**The task:** Turn the lines of the data below, from the line containing "No, soft gray fabric mattress at center is closer" through the line containing "soft gray fabric mattress at center is physically", both included, into a JSON list of strings with one string per line. Leave out blank lines.

Stored data

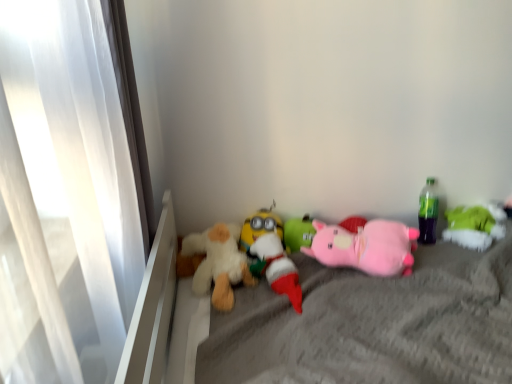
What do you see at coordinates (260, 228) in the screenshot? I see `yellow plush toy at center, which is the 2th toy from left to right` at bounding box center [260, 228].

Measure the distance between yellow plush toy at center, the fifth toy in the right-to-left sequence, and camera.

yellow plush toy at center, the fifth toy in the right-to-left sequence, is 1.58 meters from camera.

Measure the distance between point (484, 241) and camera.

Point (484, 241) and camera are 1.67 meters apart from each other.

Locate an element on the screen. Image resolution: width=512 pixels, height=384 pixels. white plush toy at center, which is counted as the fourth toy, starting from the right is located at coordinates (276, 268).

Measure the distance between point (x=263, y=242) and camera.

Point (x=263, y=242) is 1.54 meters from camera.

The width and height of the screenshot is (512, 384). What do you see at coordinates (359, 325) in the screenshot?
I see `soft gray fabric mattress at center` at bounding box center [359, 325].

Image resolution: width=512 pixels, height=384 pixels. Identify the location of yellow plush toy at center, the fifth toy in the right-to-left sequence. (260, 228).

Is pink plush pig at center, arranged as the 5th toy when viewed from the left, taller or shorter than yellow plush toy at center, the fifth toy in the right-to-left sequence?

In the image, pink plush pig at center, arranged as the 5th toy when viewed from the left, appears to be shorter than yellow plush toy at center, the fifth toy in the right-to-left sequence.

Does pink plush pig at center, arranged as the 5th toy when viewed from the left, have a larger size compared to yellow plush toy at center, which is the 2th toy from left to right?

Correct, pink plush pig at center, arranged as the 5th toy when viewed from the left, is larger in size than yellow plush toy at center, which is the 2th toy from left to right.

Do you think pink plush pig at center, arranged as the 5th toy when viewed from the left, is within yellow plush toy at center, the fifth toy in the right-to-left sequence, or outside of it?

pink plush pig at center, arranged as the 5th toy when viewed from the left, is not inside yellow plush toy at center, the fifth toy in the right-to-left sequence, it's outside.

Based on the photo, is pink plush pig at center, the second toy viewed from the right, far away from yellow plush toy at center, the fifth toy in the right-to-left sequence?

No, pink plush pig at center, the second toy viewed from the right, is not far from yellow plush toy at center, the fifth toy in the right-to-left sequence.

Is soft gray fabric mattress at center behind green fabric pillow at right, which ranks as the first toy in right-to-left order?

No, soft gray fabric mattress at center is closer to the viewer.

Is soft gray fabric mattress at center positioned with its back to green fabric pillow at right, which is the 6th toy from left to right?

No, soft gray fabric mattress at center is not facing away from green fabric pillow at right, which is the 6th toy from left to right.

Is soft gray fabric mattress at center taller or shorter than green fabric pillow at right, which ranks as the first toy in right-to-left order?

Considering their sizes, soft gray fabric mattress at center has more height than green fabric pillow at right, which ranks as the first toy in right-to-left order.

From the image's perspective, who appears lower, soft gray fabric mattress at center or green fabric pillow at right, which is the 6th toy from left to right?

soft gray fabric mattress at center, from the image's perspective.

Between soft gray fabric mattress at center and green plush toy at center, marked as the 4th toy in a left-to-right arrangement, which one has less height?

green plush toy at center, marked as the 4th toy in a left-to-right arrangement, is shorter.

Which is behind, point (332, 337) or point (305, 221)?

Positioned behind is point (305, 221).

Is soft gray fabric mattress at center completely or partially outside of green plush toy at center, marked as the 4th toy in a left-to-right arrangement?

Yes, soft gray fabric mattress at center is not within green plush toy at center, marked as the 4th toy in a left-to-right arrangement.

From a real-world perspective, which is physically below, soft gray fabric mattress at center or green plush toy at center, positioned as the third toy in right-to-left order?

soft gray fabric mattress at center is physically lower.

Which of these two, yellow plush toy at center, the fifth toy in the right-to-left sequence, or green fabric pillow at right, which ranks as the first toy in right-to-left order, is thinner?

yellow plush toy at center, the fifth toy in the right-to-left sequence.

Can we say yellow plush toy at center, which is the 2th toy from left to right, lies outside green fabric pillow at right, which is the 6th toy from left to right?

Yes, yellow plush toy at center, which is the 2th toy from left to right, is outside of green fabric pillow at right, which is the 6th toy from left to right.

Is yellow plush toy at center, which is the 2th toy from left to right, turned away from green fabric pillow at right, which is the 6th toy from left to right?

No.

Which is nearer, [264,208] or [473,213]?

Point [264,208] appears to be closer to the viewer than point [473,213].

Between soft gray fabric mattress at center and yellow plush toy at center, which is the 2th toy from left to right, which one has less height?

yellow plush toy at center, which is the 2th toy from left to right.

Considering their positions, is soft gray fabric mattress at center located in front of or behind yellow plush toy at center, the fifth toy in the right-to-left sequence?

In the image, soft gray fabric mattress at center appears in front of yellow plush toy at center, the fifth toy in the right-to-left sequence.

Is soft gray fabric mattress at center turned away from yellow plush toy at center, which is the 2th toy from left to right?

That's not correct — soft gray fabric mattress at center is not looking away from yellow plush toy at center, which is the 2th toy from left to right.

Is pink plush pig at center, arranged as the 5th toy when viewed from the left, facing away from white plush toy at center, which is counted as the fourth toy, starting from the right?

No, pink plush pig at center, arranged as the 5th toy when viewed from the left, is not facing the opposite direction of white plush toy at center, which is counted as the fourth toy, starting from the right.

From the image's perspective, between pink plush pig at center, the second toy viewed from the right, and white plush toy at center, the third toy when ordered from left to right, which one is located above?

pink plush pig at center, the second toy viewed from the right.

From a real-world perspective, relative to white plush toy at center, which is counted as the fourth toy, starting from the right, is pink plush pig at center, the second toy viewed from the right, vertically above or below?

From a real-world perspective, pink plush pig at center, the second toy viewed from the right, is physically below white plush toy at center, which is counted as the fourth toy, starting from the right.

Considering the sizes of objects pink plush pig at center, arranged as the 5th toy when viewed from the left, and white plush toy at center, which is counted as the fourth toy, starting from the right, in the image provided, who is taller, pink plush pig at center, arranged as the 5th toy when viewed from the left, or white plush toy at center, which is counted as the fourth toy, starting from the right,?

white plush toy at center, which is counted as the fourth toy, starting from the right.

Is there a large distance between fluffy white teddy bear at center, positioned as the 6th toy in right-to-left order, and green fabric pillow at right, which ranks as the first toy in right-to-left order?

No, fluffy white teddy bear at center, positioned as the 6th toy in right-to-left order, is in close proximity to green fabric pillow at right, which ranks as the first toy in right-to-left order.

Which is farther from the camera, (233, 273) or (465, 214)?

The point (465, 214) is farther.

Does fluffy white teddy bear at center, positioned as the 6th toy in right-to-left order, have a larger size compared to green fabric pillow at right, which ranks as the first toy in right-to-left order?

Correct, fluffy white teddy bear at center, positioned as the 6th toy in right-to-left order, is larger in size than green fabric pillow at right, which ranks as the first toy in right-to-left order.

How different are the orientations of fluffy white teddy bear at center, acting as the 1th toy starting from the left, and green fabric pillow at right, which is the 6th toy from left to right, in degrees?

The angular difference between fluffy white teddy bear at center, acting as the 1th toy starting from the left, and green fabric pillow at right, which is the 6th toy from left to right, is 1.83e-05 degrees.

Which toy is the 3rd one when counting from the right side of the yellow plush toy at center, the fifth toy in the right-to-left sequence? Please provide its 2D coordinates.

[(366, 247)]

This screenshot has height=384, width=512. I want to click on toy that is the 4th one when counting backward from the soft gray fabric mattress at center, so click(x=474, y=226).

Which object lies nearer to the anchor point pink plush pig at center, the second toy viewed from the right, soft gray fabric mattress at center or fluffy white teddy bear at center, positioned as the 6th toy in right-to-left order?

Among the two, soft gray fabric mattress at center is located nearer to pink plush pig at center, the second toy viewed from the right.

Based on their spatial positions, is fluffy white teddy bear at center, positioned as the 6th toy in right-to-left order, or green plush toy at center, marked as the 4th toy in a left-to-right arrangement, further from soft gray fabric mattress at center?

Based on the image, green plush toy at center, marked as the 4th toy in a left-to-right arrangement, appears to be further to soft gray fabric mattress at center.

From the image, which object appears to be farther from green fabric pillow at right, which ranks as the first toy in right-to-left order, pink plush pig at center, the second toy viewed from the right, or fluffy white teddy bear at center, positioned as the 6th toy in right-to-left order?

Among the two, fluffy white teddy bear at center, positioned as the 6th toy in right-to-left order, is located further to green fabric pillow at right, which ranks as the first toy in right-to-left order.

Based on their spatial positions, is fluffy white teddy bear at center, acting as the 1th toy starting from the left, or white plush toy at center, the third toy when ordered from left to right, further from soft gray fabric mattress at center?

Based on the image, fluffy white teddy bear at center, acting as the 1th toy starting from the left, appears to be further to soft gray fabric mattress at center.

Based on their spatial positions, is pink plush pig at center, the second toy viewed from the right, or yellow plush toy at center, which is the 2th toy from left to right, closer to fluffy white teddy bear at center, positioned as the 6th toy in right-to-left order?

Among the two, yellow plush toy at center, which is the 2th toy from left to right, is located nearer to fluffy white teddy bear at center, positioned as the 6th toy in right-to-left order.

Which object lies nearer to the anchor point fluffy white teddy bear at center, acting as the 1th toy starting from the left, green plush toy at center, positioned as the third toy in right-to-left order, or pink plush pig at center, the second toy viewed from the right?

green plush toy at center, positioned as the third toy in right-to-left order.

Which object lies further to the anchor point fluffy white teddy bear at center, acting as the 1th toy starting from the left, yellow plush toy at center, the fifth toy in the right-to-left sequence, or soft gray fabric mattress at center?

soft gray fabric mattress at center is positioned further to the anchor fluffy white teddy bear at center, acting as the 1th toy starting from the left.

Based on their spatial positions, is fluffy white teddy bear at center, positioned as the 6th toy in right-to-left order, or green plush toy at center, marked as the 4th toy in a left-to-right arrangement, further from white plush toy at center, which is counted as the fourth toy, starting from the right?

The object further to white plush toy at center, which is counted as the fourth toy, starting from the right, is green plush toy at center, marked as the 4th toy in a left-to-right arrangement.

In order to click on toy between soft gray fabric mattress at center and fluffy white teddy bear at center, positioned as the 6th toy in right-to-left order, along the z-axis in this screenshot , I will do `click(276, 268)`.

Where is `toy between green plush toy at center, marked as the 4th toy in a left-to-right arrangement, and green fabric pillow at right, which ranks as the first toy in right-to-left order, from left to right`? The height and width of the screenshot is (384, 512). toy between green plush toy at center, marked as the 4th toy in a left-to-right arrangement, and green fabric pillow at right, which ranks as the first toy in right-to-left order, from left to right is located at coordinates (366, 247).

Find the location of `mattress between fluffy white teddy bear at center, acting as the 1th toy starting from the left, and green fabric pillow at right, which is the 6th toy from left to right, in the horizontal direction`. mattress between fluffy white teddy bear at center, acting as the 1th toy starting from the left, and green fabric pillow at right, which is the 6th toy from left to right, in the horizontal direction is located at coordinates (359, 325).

**Answer to the exercise:**
[
  "No, soft gray fabric mattress at center is closer to the viewer.",
  "Is soft gray fabric mattress at center positioned with its back to green fabric pillow at right, which is the 6th toy from left to right?",
  "No, soft gray fabric mattress at center is not facing away from green fabric pillow at right, which is the 6th toy from left to right.",
  "Is soft gray fabric mattress at center taller or shorter than green fabric pillow at right, which ranks as the first toy in right-to-left order?",
  "Considering their sizes, soft gray fabric mattress at center has more height than green fabric pillow at right, which ranks as the first toy in right-to-left order.",
  "From the image's perspective, who appears lower, soft gray fabric mattress at center or green fabric pillow at right, which is the 6th toy from left to right?",
  "soft gray fabric mattress at center, from the image's perspective.",
  "Between soft gray fabric mattress at center and green plush toy at center, marked as the 4th toy in a left-to-right arrangement, which one has less height?",
  "green plush toy at center, marked as the 4th toy in a left-to-right arrangement, is shorter.",
  "Which is behind, point (332, 337) or point (305, 221)?",
  "Positioned behind is point (305, 221).",
  "Is soft gray fabric mattress at center completely or partially outside of green plush toy at center, marked as the 4th toy in a left-to-right arrangement?",
  "Yes, soft gray fabric mattress at center is not within green plush toy at center, marked as the 4th toy in a left-to-right arrangement.",
  "From a real-world perspective, which is physically below, soft gray fabric mattress at center or green plush toy at center, positioned as the third toy in right-to-left order?",
  "soft gray fabric mattress at center is physically lower."
]